**INPUT DATA:**
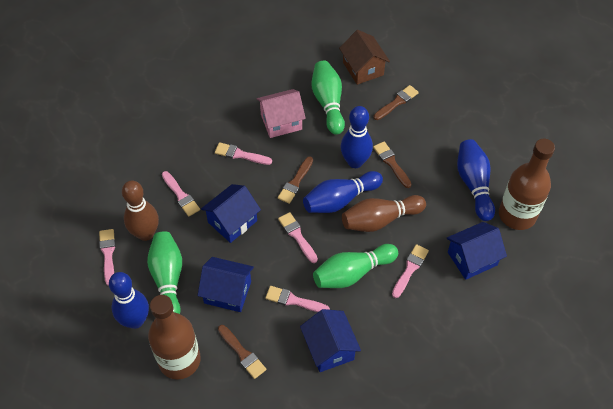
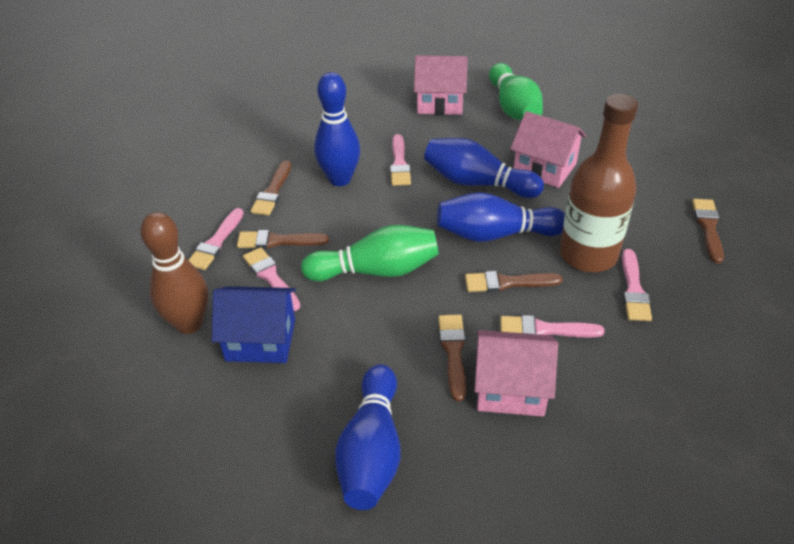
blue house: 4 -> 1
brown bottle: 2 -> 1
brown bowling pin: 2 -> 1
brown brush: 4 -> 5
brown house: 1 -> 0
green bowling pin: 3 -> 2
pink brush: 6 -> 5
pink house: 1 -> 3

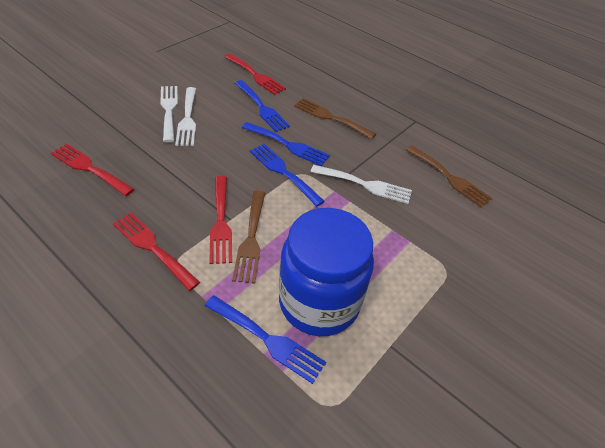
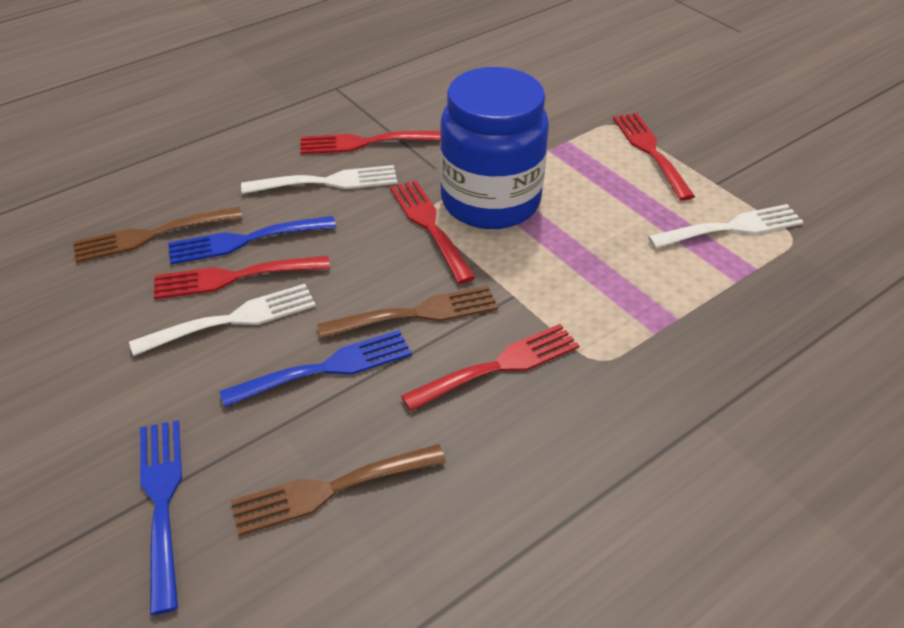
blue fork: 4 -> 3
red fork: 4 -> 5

* * *

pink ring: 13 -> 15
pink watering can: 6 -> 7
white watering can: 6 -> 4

==

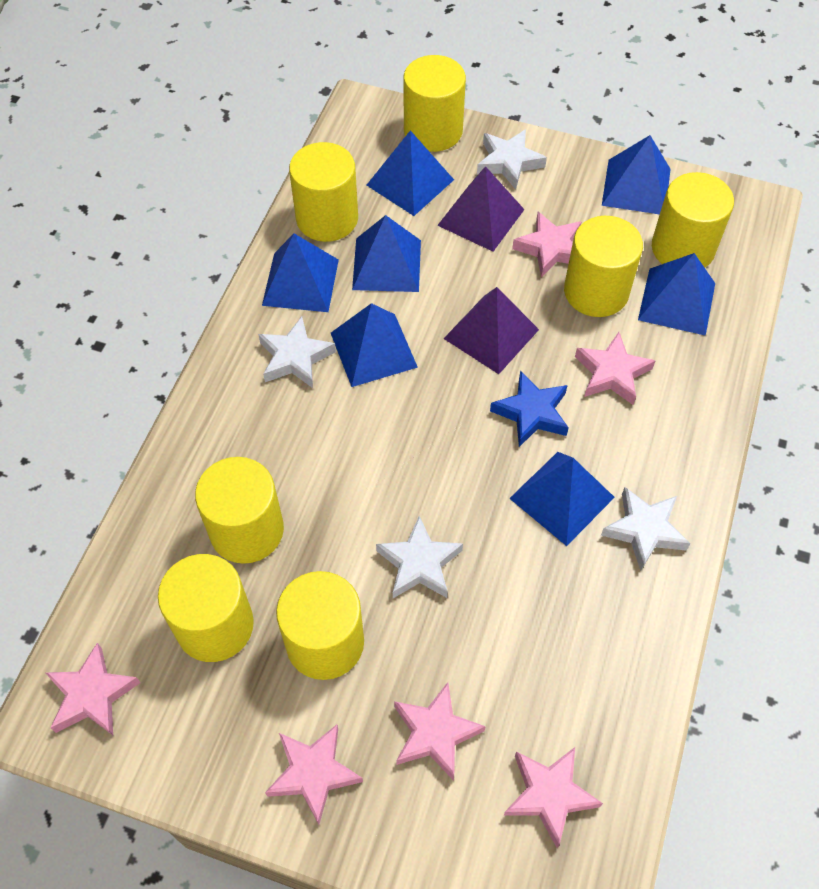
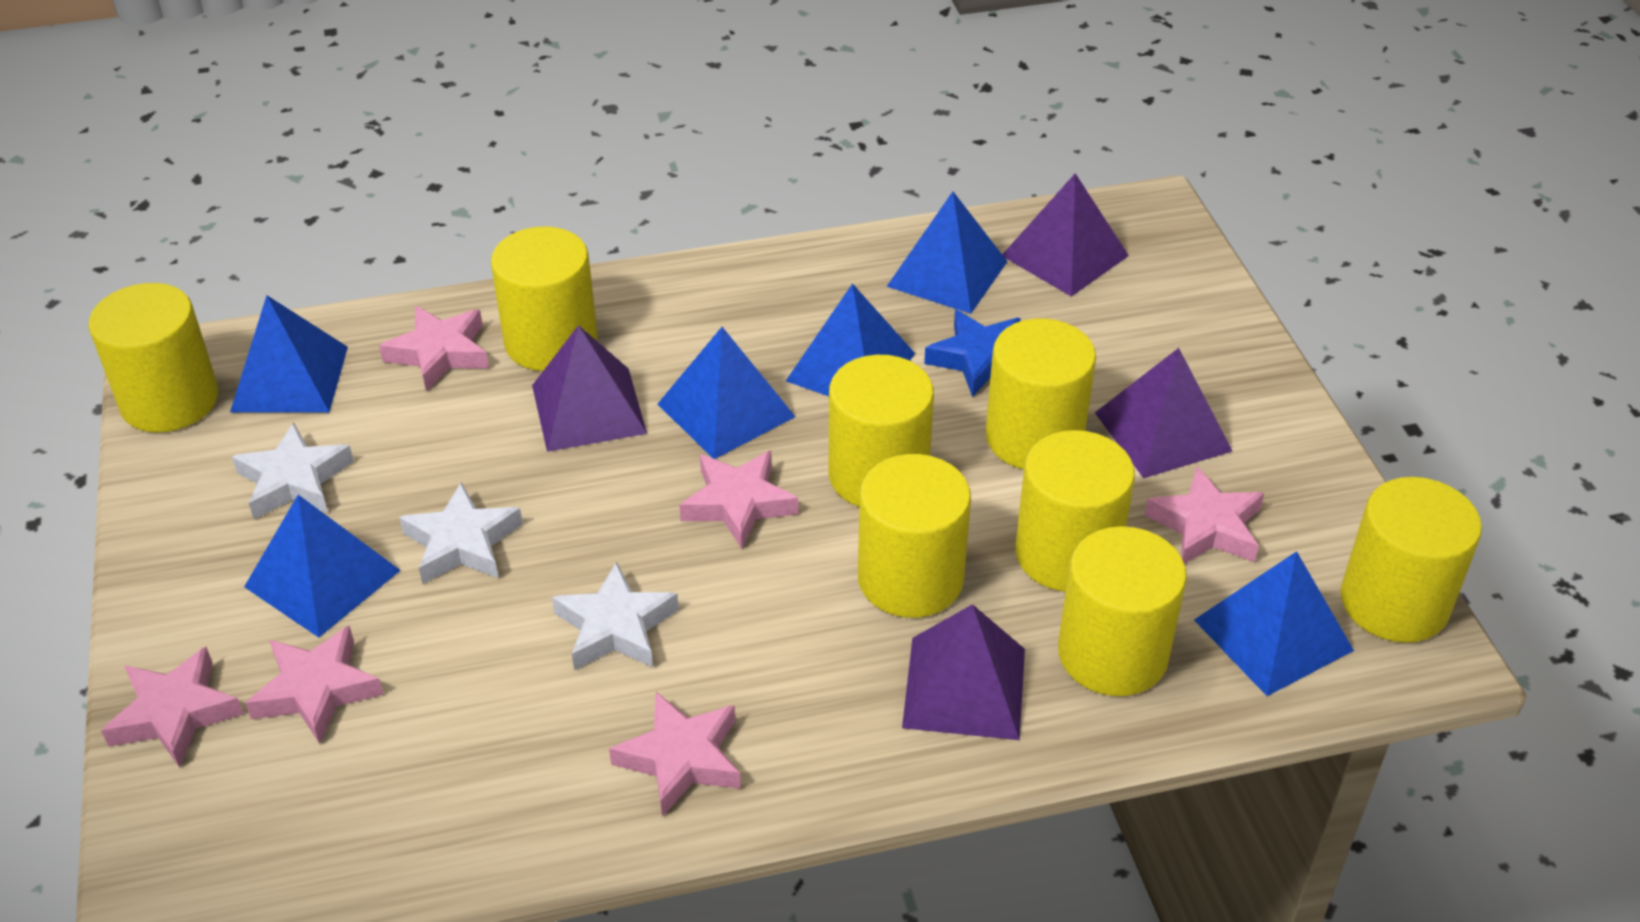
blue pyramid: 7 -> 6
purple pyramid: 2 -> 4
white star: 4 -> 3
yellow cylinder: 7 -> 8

**TRY IT:**
Go to the line above holding "brown bowling pin: 2 -> 1", then copy exactly each line down to and including the one holding "red fork: 4 -> 5", leaving pictures out.

**SOLUTION FOR THIS TASK:**
brown bowling pin: 2 -> 1
brown brush: 4 -> 5
brown house: 1 -> 0
green bowling pin: 3 -> 2
pink brush: 6 -> 5
pink house: 1 -> 3

blue fork: 4 -> 3
red fork: 4 -> 5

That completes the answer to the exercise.